## [Aim]
Gather every line of the material that contains the string "semicircle" and copy each one in full. Treat the match as case-sensitive.
[START Supplied records]
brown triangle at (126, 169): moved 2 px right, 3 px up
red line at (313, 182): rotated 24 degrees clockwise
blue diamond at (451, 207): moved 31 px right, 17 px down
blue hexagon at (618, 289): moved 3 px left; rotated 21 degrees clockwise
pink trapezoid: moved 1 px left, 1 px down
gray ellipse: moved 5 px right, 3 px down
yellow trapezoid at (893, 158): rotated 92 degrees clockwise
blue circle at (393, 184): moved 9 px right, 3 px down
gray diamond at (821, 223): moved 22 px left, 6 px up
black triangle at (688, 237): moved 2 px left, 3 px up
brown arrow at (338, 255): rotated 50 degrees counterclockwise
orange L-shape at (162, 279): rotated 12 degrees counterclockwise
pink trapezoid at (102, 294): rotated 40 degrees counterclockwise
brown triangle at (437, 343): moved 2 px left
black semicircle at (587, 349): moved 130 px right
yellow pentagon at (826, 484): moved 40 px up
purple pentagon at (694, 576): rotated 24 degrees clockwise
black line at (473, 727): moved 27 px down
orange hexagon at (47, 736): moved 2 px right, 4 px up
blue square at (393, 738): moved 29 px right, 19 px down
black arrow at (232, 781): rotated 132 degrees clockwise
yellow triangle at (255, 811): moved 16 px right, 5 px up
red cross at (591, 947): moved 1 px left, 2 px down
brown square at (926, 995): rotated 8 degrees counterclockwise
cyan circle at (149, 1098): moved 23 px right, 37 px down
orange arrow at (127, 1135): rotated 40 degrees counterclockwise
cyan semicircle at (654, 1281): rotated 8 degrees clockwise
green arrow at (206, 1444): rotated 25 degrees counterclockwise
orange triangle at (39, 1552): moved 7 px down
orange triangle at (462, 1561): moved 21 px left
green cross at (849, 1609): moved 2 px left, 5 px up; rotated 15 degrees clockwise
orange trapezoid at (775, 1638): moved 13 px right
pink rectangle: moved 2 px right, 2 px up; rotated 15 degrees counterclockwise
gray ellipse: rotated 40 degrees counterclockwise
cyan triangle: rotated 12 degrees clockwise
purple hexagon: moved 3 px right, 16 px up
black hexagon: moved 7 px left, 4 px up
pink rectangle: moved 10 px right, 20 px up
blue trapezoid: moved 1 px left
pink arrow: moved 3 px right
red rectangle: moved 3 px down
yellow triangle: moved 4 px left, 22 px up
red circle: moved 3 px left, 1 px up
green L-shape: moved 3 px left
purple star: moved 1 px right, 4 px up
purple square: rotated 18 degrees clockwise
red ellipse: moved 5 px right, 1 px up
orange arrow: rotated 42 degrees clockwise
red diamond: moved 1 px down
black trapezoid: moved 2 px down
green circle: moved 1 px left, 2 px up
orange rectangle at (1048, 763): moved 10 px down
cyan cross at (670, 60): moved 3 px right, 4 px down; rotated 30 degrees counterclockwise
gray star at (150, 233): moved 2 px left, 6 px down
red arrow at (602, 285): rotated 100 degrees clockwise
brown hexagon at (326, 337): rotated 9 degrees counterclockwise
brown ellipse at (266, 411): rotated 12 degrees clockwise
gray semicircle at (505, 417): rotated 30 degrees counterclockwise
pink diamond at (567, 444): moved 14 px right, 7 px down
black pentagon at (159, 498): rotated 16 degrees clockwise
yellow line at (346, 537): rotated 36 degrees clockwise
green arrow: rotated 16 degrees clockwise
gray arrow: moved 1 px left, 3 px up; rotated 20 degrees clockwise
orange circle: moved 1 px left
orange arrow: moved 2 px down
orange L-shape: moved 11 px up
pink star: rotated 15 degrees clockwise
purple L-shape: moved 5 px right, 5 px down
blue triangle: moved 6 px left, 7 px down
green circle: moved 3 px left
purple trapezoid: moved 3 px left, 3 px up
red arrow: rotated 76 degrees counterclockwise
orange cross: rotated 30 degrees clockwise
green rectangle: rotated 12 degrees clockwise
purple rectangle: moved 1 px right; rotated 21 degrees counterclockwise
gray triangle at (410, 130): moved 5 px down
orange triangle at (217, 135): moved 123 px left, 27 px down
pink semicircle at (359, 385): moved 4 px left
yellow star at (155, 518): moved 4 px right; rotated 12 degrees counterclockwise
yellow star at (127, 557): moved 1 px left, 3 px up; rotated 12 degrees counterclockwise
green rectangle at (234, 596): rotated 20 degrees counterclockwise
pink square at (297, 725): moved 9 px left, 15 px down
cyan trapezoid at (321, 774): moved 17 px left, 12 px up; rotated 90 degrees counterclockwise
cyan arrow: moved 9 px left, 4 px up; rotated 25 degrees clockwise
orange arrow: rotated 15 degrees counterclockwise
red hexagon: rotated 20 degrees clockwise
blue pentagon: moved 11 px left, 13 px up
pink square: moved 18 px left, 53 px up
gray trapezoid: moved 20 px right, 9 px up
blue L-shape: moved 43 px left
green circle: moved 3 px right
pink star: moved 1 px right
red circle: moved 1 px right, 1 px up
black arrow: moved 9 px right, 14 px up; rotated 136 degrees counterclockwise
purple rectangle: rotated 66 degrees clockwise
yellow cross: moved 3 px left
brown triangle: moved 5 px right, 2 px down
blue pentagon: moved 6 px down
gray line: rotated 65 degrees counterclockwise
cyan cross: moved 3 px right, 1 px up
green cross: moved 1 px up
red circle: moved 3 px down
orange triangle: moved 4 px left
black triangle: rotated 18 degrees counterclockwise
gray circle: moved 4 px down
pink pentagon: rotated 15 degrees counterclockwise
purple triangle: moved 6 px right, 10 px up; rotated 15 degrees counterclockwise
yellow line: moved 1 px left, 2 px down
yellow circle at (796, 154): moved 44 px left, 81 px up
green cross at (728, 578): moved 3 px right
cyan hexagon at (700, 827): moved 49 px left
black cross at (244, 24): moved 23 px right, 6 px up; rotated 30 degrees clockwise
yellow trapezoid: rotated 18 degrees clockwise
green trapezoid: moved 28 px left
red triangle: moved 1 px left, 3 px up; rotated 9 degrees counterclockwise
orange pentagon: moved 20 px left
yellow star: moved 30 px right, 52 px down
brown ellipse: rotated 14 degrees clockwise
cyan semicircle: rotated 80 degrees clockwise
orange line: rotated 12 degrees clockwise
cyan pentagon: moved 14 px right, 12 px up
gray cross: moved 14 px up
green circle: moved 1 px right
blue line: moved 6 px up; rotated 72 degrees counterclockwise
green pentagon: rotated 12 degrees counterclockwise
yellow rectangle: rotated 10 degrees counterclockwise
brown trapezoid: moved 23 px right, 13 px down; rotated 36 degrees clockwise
[END Supplied records]
## [Answer for the task]
black semicircle at (587, 349): moved 130 px right
cyan semicircle at (654, 1281): rotated 8 degrees clockwise
gray semicircle at (505, 417): rotated 30 degrees counterclockwise
pink semicircle at (359, 385): moved 4 px left
cyan semicircle: rotated 80 degrees clockwise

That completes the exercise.